Description of the task. Restate the listing below word for word, and leave its pictures behind.

BEGIN Data

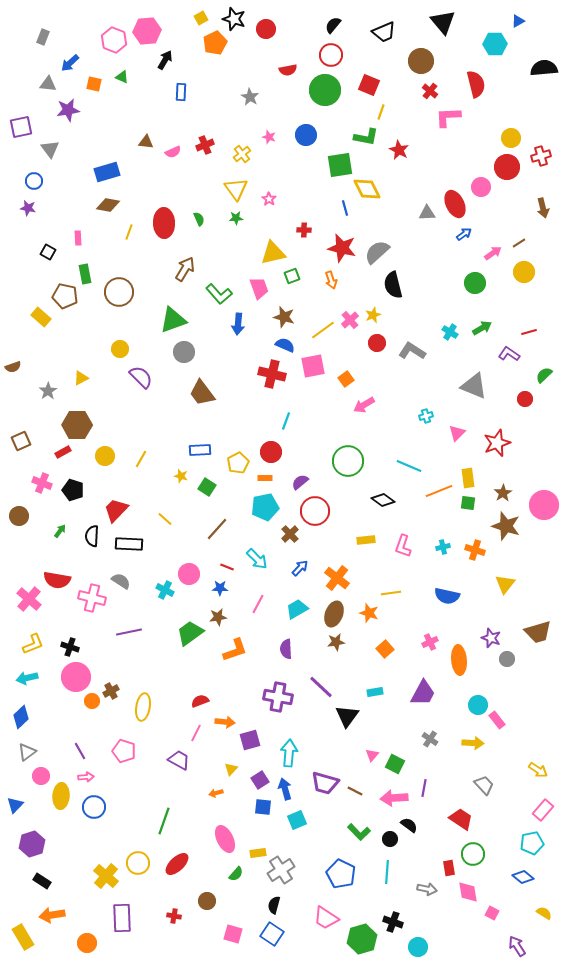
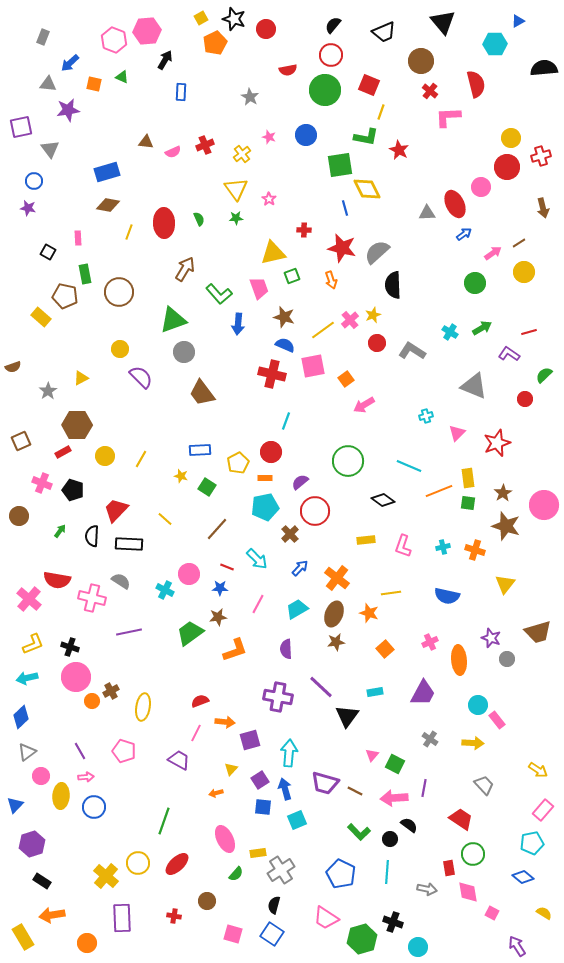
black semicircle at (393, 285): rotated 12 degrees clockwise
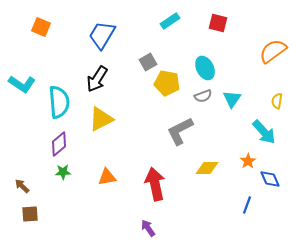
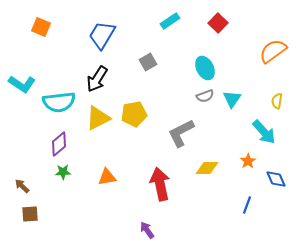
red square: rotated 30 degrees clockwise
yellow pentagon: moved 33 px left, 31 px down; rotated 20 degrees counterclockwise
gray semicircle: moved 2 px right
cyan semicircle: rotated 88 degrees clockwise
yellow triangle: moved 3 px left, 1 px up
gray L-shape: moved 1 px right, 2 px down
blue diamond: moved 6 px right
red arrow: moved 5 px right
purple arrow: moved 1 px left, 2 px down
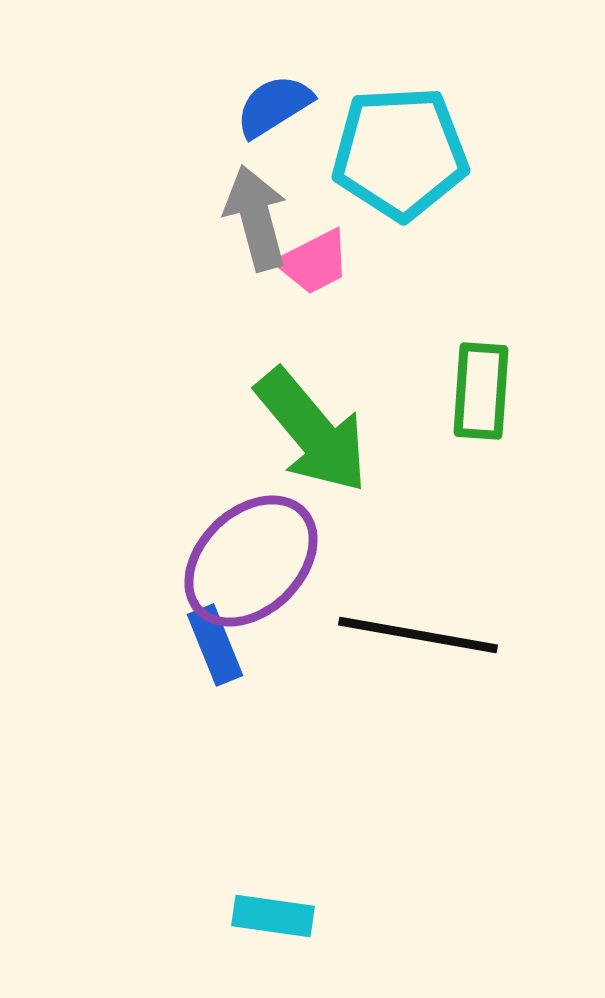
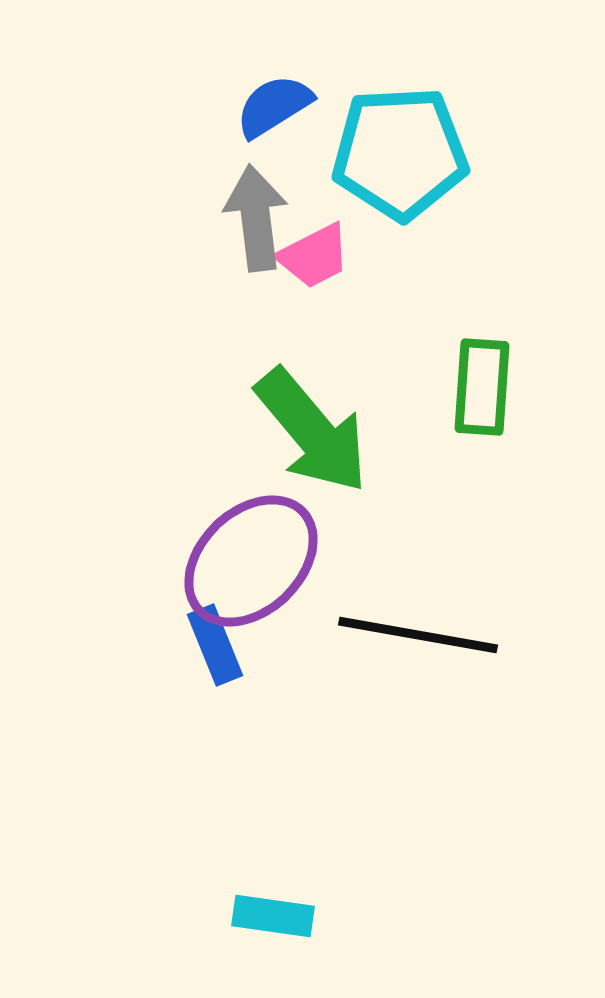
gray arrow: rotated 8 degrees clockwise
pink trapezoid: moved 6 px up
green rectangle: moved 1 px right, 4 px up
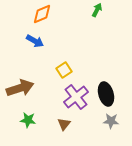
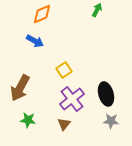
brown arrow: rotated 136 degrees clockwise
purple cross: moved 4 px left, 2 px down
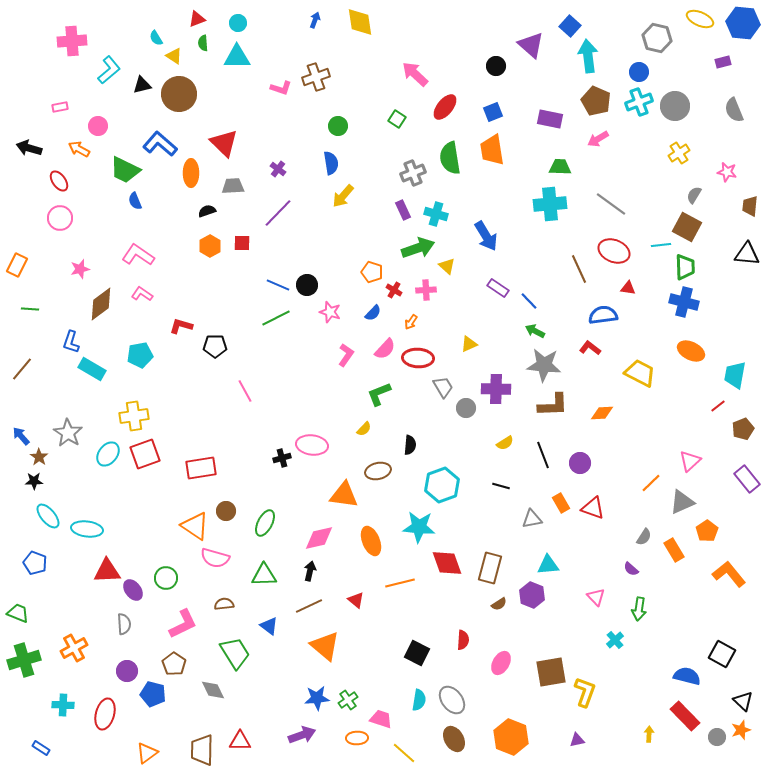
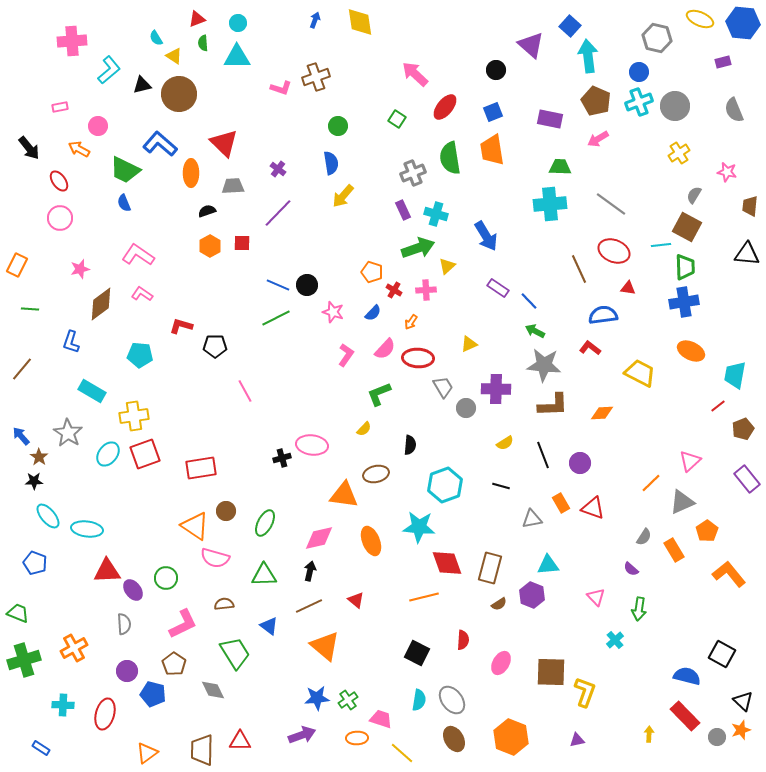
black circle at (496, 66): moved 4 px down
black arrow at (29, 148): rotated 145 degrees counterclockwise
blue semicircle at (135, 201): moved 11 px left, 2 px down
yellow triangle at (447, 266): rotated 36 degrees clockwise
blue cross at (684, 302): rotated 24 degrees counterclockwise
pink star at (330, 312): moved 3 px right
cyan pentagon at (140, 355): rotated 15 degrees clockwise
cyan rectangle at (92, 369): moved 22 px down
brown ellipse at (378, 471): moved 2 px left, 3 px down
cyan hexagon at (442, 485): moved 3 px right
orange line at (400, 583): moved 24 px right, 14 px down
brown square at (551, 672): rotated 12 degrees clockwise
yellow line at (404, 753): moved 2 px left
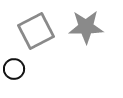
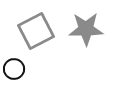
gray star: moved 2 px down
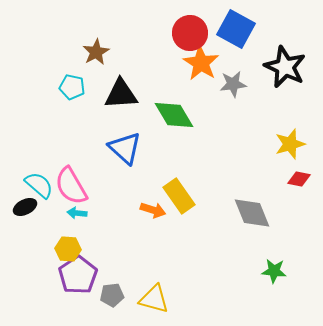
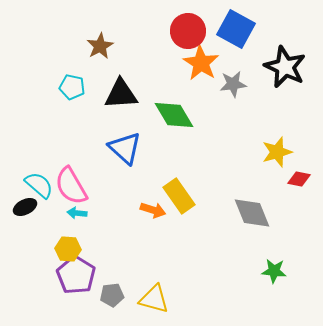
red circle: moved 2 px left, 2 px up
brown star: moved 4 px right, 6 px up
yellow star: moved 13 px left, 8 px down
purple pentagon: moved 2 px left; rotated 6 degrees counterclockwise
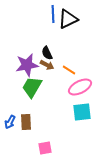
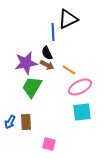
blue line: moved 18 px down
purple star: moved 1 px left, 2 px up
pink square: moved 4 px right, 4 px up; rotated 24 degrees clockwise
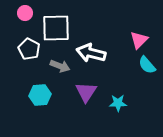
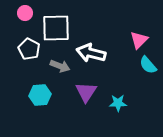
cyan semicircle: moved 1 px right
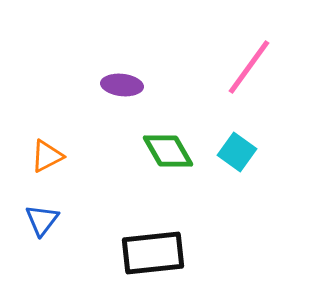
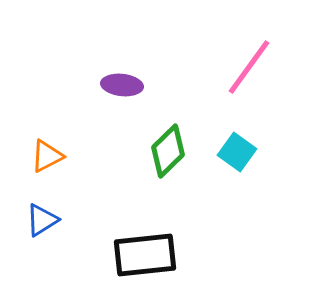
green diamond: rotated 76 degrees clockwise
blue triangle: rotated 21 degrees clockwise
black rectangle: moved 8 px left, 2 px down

END Data

Task answer.
black semicircle at (393, 285): rotated 12 degrees clockwise
red square: rotated 30 degrees clockwise
yellow pentagon: moved 33 px left, 31 px down; rotated 20 degrees counterclockwise
gray semicircle: moved 2 px right
cyan semicircle: rotated 88 degrees clockwise
yellow triangle: moved 3 px left, 1 px up
gray L-shape: moved 1 px right, 2 px down
blue diamond: moved 6 px right
red arrow: moved 5 px right
purple arrow: moved 1 px left, 2 px down
gray arrow: rotated 8 degrees clockwise
pink trapezoid: moved 6 px up
green rectangle: moved 1 px right, 4 px up
brown arrow: rotated 136 degrees clockwise
purple cross: moved 4 px left, 2 px down
black circle at (496, 66): moved 4 px down
black arrow at (29, 148): rotated 145 degrees counterclockwise
blue semicircle at (135, 201): moved 11 px left, 2 px down
yellow triangle at (447, 266): rotated 36 degrees clockwise
blue cross at (684, 302): rotated 24 degrees counterclockwise
pink star at (330, 312): moved 3 px right
cyan pentagon at (140, 355): rotated 15 degrees clockwise
cyan rectangle at (92, 369): moved 22 px down
brown ellipse at (378, 471): moved 2 px left, 3 px down
cyan hexagon at (442, 485): moved 3 px right
orange line at (400, 583): moved 24 px right, 14 px down
brown square at (551, 672): rotated 12 degrees clockwise
yellow line at (404, 753): moved 2 px left
gray star: moved 2 px down
red circle: moved 2 px left, 2 px up
brown star: moved 4 px right, 6 px up
yellow star: moved 13 px left, 8 px down
purple pentagon: moved 2 px left; rotated 6 degrees counterclockwise
blue line: moved 18 px down
purple star: moved 1 px left, 2 px up
pink square: moved 4 px right, 4 px up; rotated 24 degrees clockwise
cyan semicircle: moved 1 px right
green diamond: rotated 76 degrees clockwise
blue triangle: rotated 21 degrees clockwise
black rectangle: moved 8 px left, 2 px down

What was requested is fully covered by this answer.